- _What is being asked_: Rewrite the records below, changing every "silver textured mirror" to "silver framed mirror" and leaving all else as it is. Omit the pictures.

- _Input_:
☆ ☆ ☆ ☆ ☆ ☆ ☆

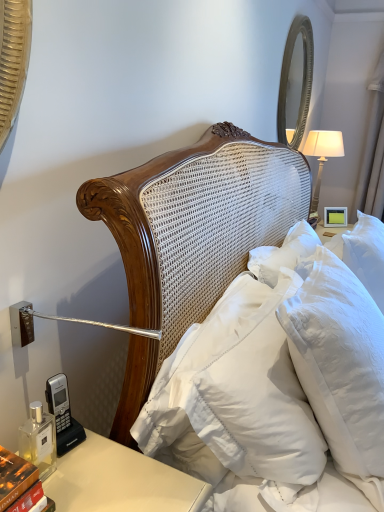
Question: Which is correct: white soft pillow at upper right, the second pillow from the left, is inside silver textured mirror at upper right, or outside of it?

Choices:
 (A) outside
 (B) inside

Answer: (A)

Question: From a real-world perspective, is white soft pillow at upper right, the 1th pillow from the right, above or below silver textured mirror at upper right?

Choices:
 (A) below
 (B) above

Answer: (A)

Question: Considering the real-world distances, which object is closest to the silver textured mirror at upper right?

Choices:
 (A) hardcover book at lower left
 (B) white soft pillow at center, the 2th pillow positioned from the right
 (C) white fabric lampshade at upper right
 (D) white soft pillow at upper right, the second pillow from the left
 (E) matte yellow picture frame at upper right

Answer: (C)

Question: Which object is the closest to the white fabric lampshade at upper right?

Choices:
 (A) matte yellow picture frame at upper right
 (B) white soft pillow at upper right, the 1th pillow from the right
 (C) silver textured mirror at upper right
 (D) hardcover book at lower left
 (E) white soft pillow at center, the 2th pillow positioned from the right

Answer: (A)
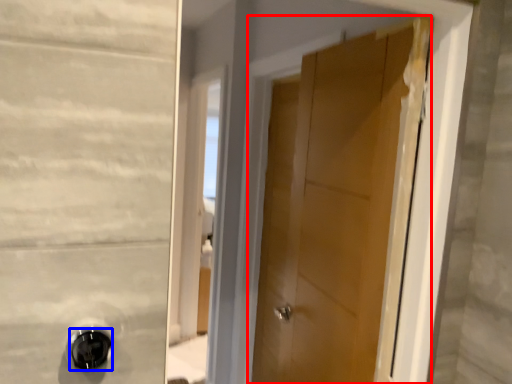
Question: Which point is closer to the camera, door (highlighted by a red box) or door handle (highlighted by a blue box)?

Choices:
 (A) door
 (B) door handle

Answer: (B)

☆ ☆ ☆ ☆ ☆ ☆ ☆

- _Solution below_:
Question: Which is correct: white soft pillow at upper right, the second pillow from the left, is inside silver framed mirror at upper right, or outside of it?

Choices:
 (A) outside
 (B) inside

Answer: (A)

Question: From a real-world perspective, is white soft pillow at upper right, the 1th pillow from the right, above or below silver framed mirror at upper right?

Choices:
 (A) below
 (B) above

Answer: (A)

Question: Considering the real-world distances, which object is closest to the silver framed mirror at upper right?

Choices:
 (A) hardcover book at lower left
 (B) white soft pillow at center, the 2th pillow positioned from the right
 (C) white fabric lampshade at upper right
 (D) white soft pillow at upper right, the second pillow from the left
 (E) matte yellow picture frame at upper right

Answer: (C)

Question: Which object is the closest to the white fabric lampshade at upper right?

Choices:
 (A) matte yellow picture frame at upper right
 (B) white soft pillow at upper right, the 1th pillow from the right
 (C) silver framed mirror at upper right
 (D) hardcover book at lower left
 (E) white soft pillow at center, the 2th pillow positioned from the right

Answer: (A)
Question: Which point is closer to the camera, door (highlighted by a red box) or door handle (highlighted by a blue box)?

Choices:
 (A) door
 (B) door handle

Answer: (B)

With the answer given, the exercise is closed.